### Material for this task ###

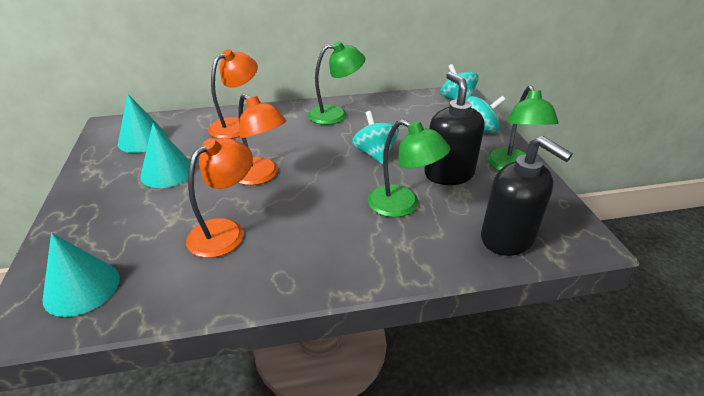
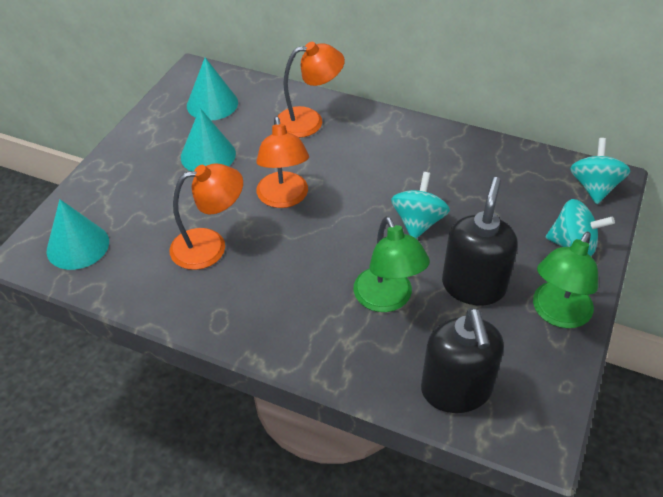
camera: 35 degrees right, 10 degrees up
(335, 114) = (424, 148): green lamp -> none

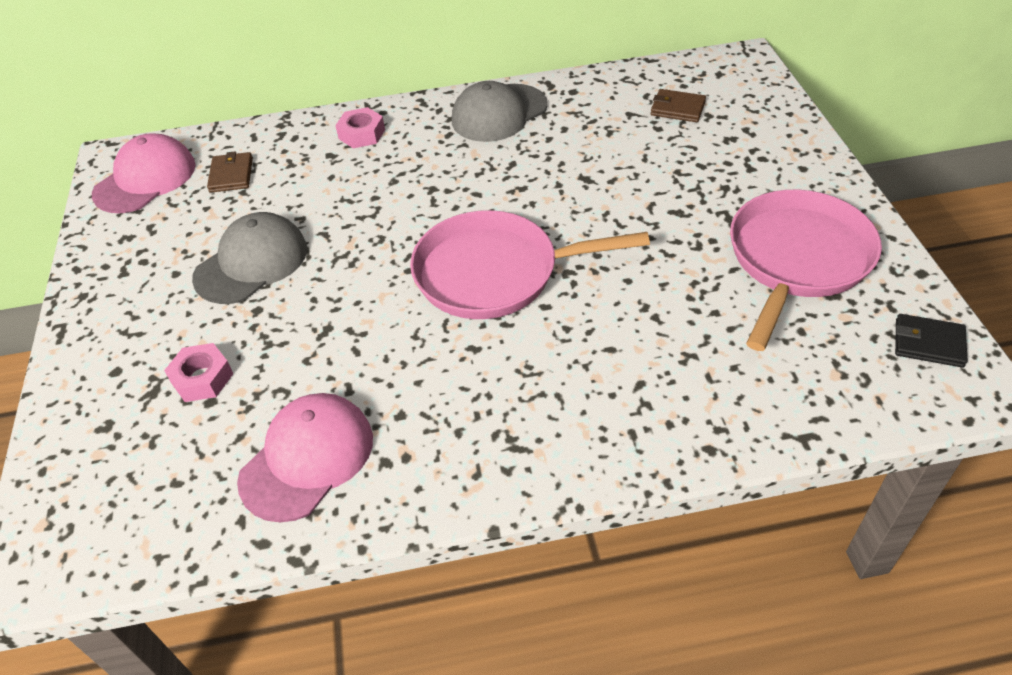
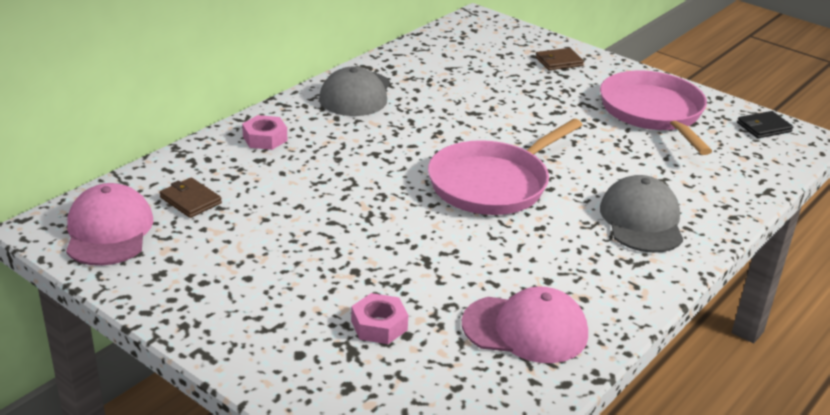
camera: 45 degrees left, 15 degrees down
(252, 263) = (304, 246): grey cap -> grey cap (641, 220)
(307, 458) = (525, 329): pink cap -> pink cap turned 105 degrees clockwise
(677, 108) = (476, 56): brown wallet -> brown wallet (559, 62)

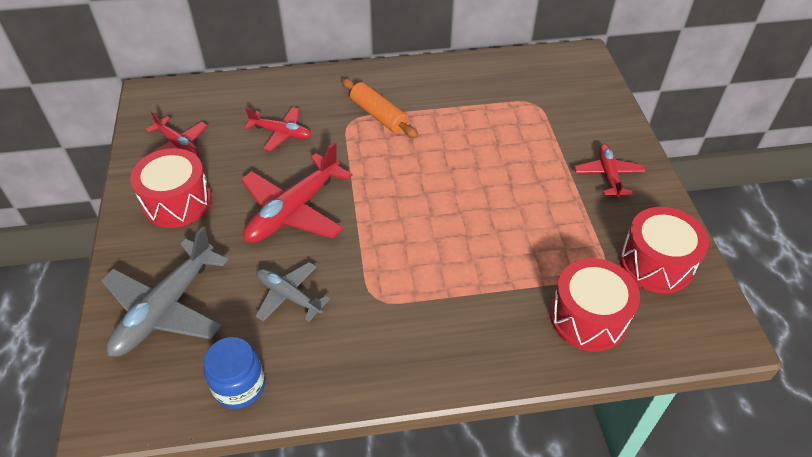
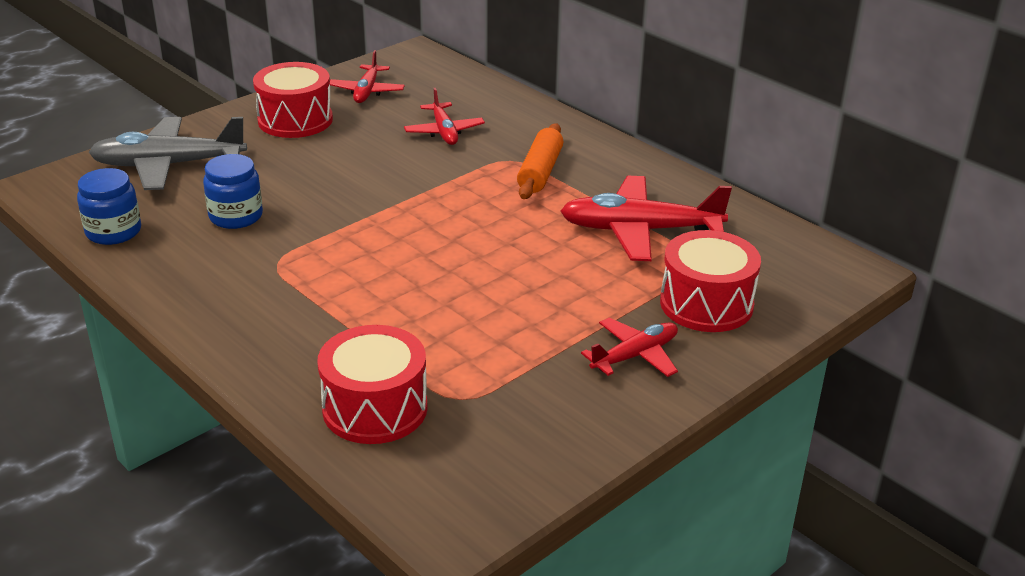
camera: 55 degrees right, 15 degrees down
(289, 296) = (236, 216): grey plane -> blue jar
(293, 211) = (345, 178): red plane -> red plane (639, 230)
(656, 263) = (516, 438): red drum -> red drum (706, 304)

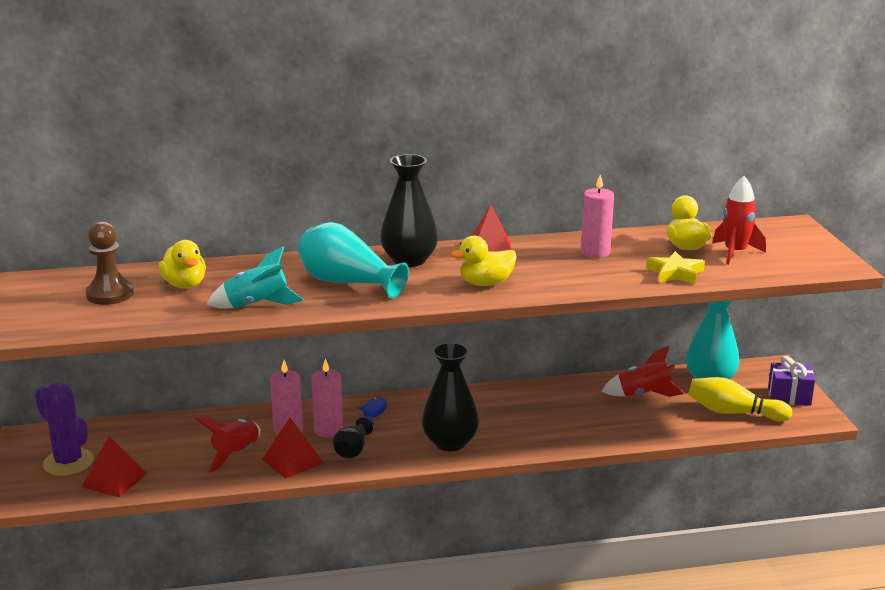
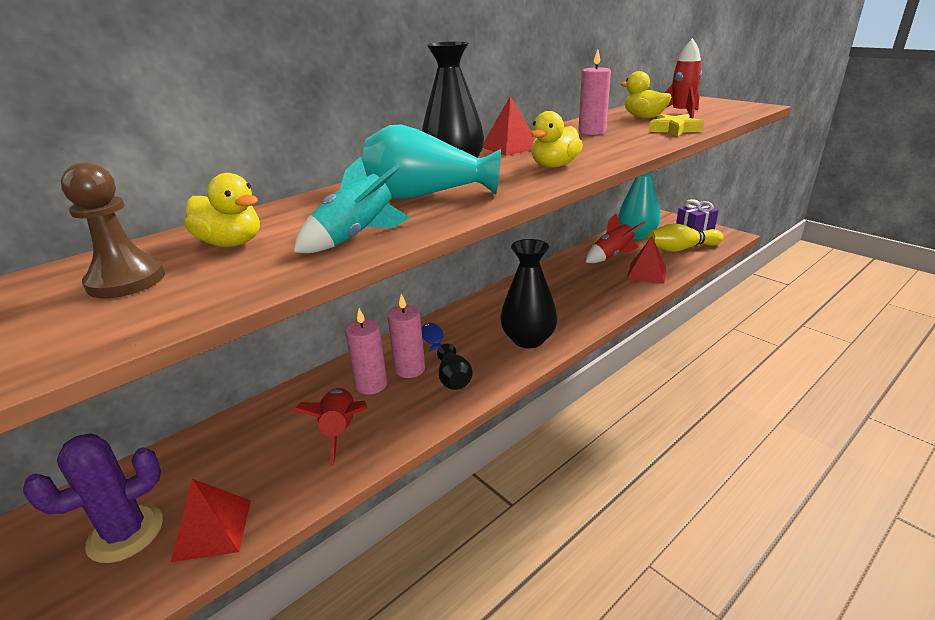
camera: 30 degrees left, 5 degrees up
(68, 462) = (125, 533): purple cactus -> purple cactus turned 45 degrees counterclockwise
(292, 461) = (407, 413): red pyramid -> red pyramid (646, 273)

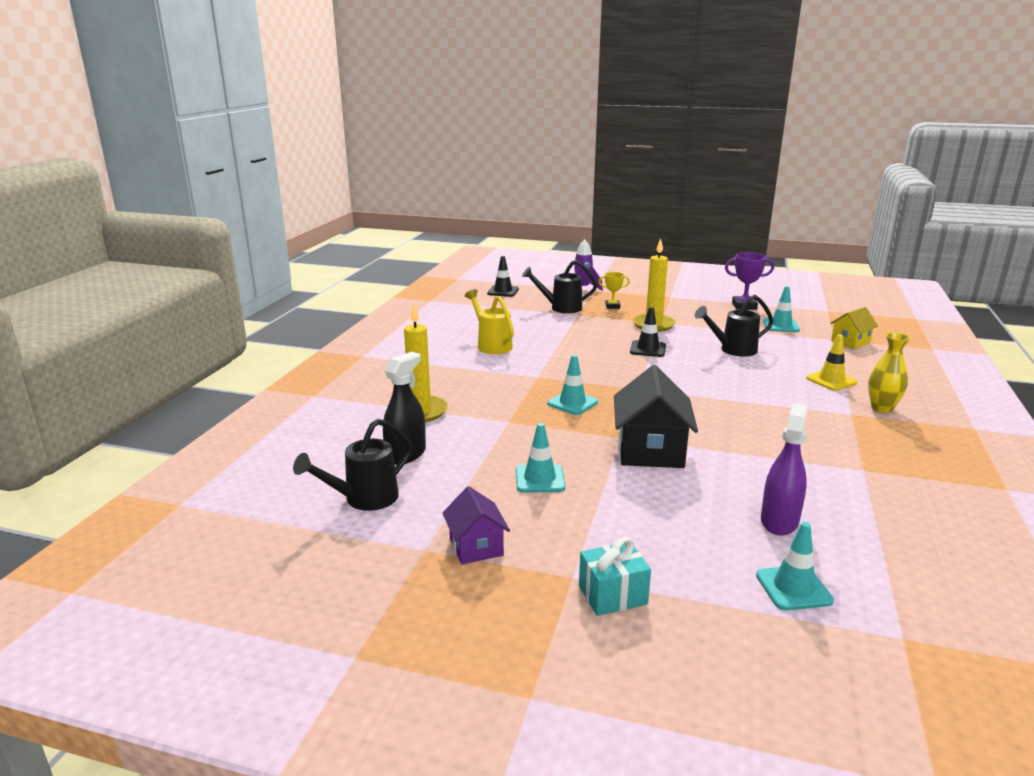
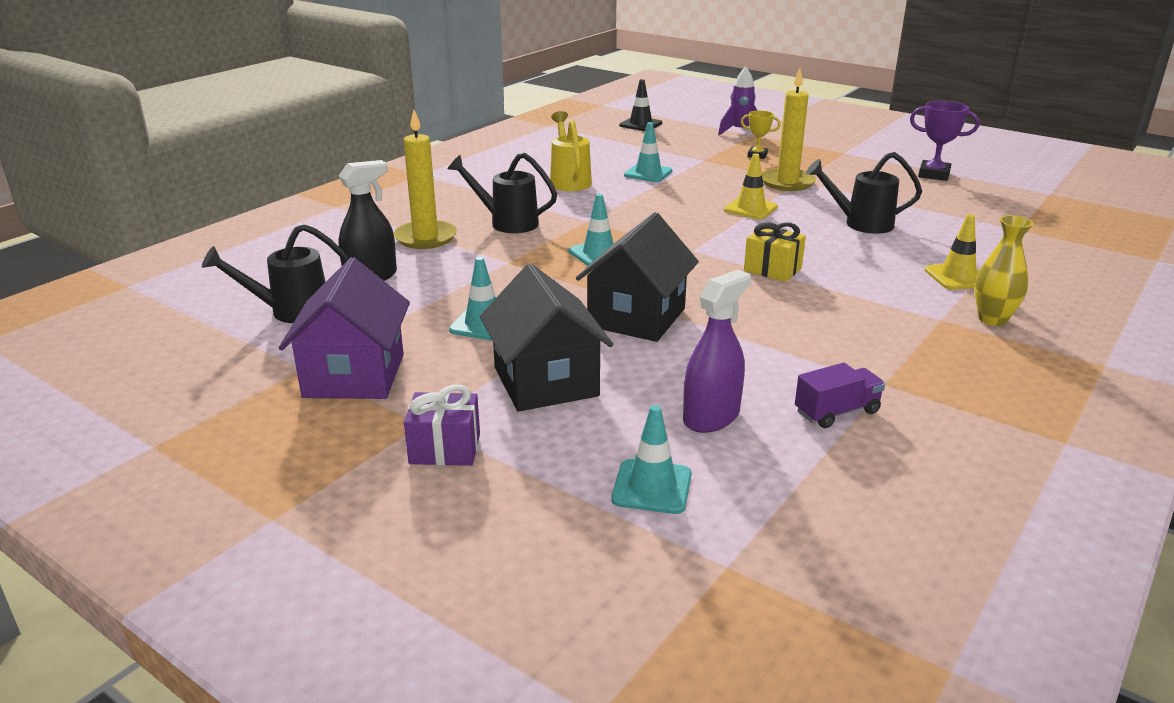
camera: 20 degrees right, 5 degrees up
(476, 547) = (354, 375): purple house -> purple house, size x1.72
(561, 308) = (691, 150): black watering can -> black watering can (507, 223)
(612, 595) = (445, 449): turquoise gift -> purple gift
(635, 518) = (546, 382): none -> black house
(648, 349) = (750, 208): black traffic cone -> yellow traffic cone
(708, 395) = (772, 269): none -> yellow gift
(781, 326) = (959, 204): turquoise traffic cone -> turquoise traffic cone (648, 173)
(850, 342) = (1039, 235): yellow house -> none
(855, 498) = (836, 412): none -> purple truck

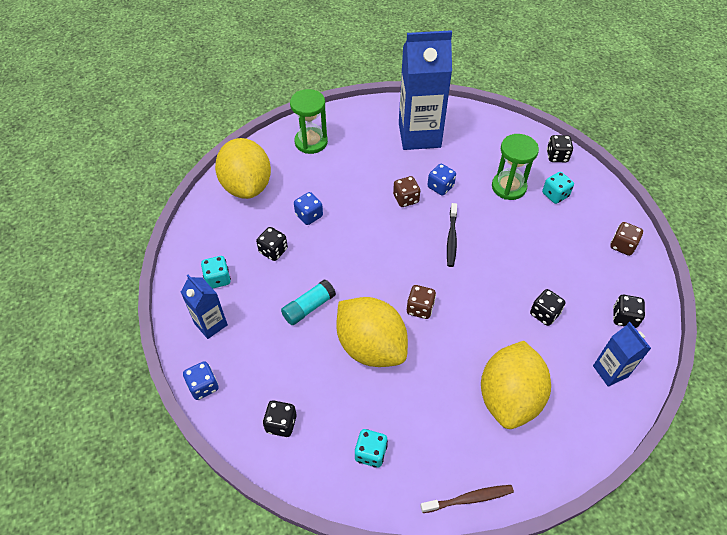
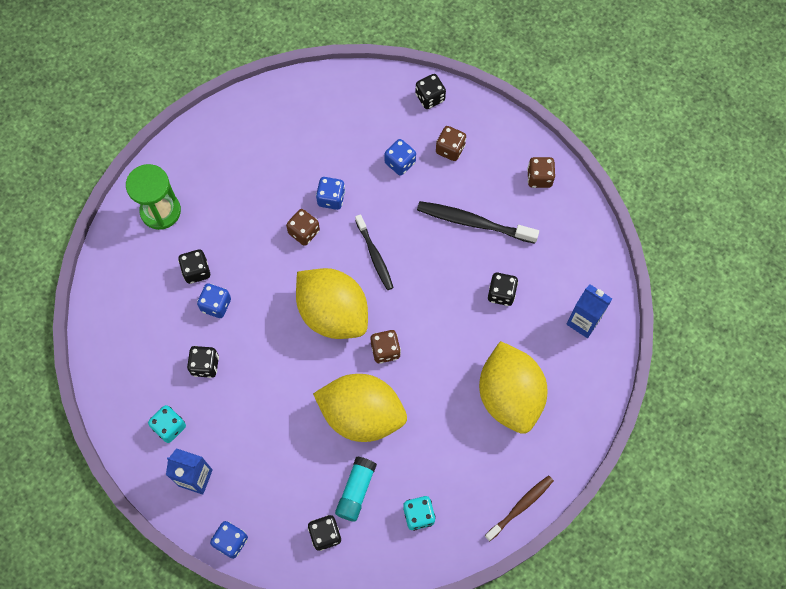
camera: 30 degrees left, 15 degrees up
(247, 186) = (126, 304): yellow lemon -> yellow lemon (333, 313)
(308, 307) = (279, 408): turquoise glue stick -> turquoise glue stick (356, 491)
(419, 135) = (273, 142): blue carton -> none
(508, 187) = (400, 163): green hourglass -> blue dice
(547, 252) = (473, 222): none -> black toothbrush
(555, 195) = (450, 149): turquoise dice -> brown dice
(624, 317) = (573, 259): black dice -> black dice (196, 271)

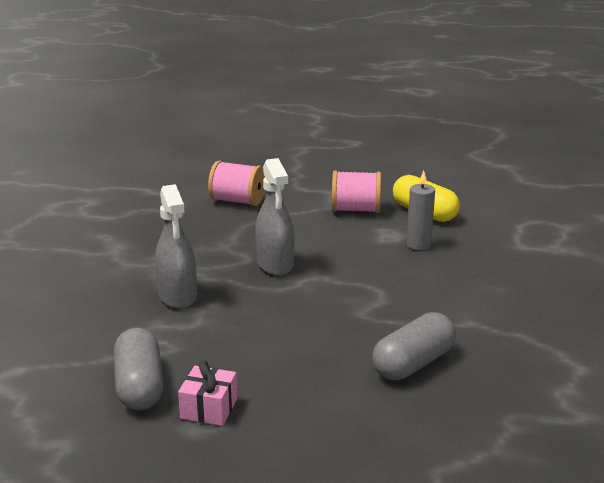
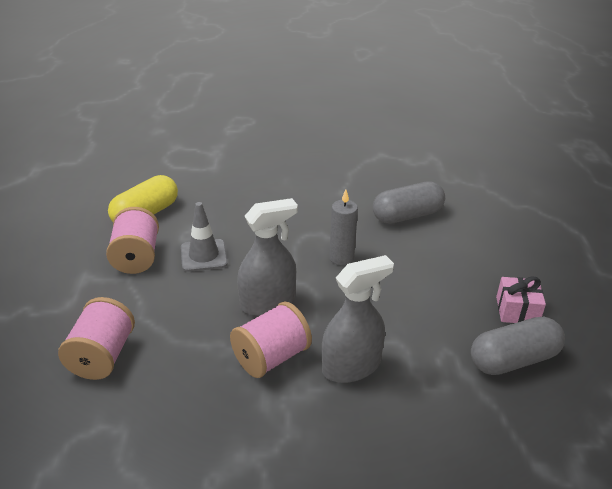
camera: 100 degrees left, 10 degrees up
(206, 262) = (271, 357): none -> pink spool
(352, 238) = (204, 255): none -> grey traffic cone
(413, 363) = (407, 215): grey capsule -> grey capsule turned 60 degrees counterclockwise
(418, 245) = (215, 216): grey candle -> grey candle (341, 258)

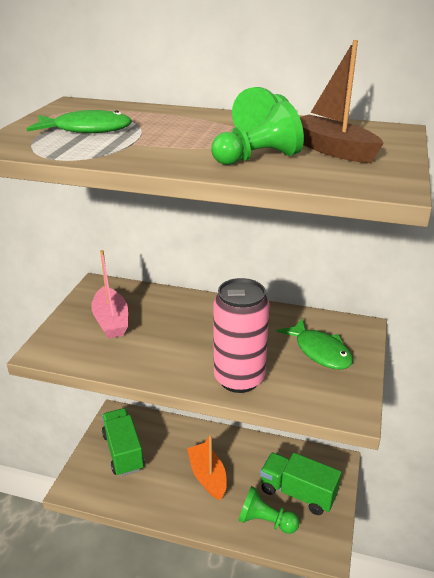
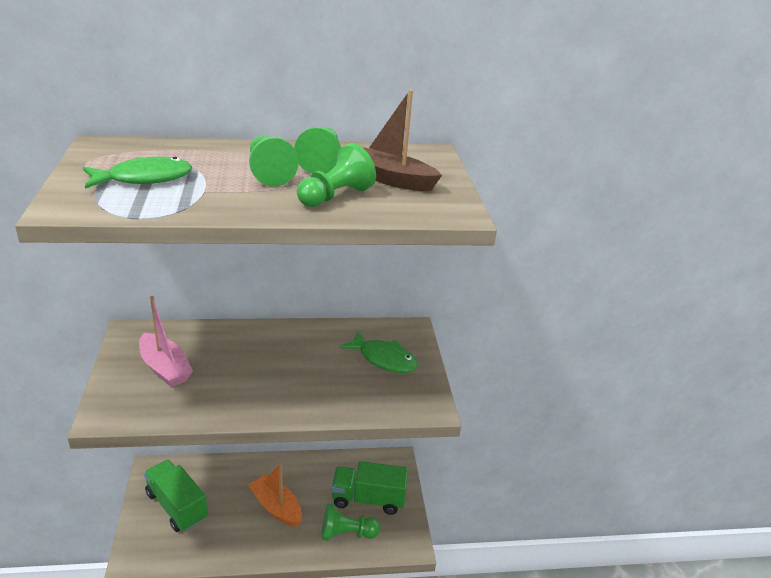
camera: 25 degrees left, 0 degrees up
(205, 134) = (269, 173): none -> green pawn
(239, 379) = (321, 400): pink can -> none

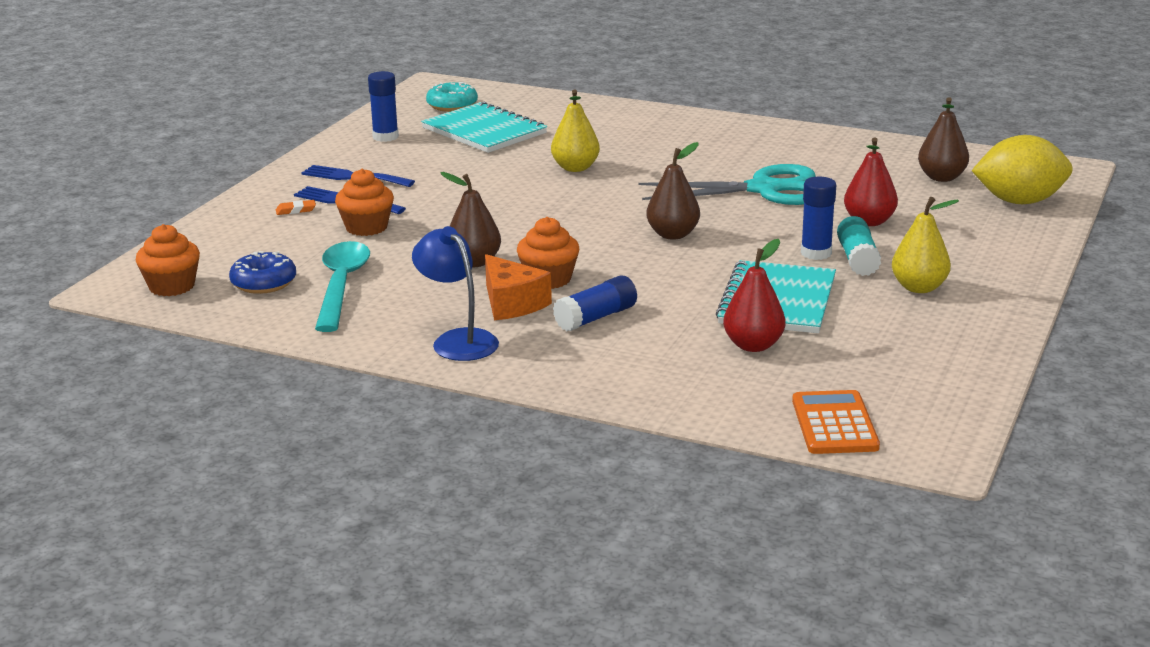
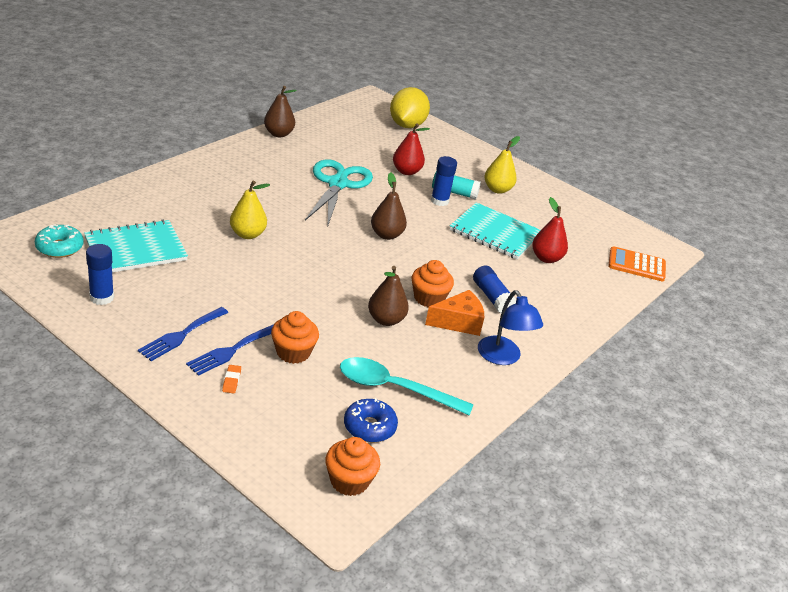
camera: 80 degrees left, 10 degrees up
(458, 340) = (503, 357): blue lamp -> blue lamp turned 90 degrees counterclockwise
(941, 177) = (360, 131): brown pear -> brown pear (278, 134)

###

### Assignment
In the entries above, find the line that contains "(252, 263) = (304, 246): grey" and the line that contains "(289, 296) = (236, 216): grey". Reproduce exactly those two lines and every line between them, but not the pictures.

### Response to this task
(252, 263) = (304, 246): grey cap -> grey cap (641, 220)
(307, 458) = (525, 329): pink cap -> pink cap turned 105 degrees clockwise
(677, 108) = (476, 56): brown wallet -> brown wallet (559, 62)

camera: 55 degrees right, 15 degrees down
(289, 296) = (236, 216): grey plane -> blue jar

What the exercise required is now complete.